• Exercise: Your copy of the data should leave out the images and match everything else exactly.

• Supplied material:
_ _ _ _ _ _ _

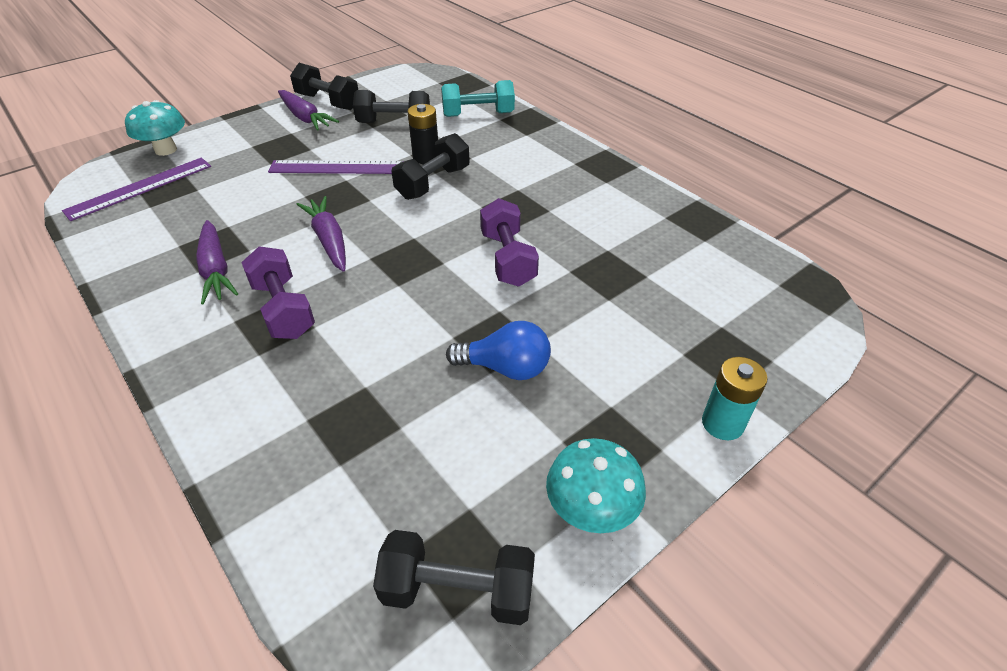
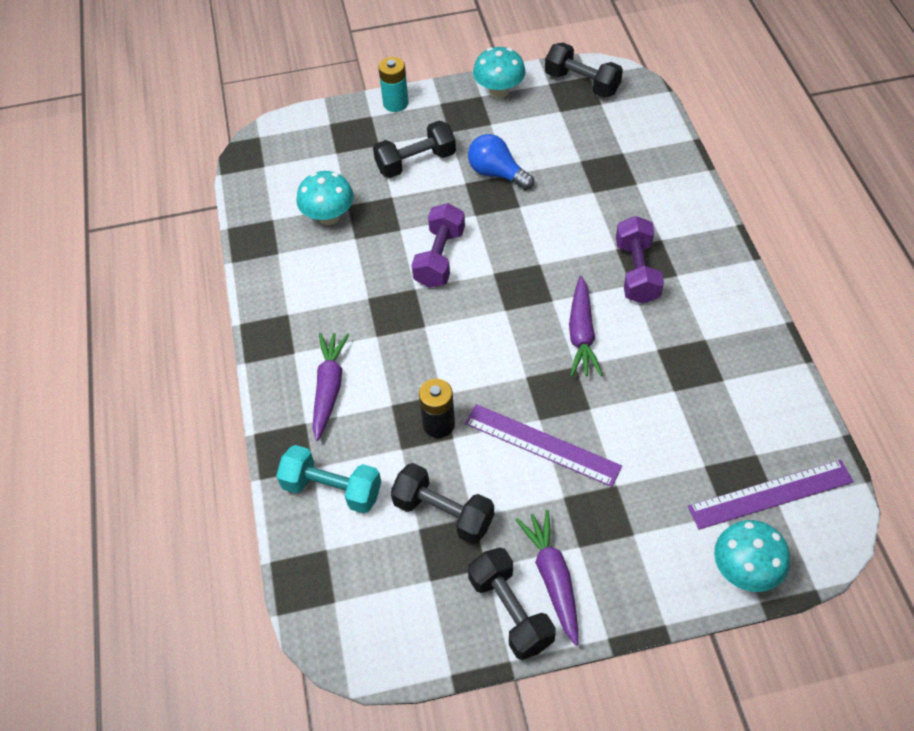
camera: 150 degrees left, 10 degrees up
(216, 269) = (688, 334): purple carrot -> purple carrot (329, 388)
(433, 183) = (452, 377): black dumbbell -> black dumbbell (416, 162)
(653, 259) = (329, 216): none -> turquoise mushroom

_ _ _ _ _ _ _

• Final answer:
camera: 150 degrees left, 10 degrees up
(216, 269) = (688, 334): purple carrot -> purple carrot (329, 388)
(433, 183) = (452, 377): black dumbbell -> black dumbbell (416, 162)
(653, 259) = (329, 216): none -> turquoise mushroom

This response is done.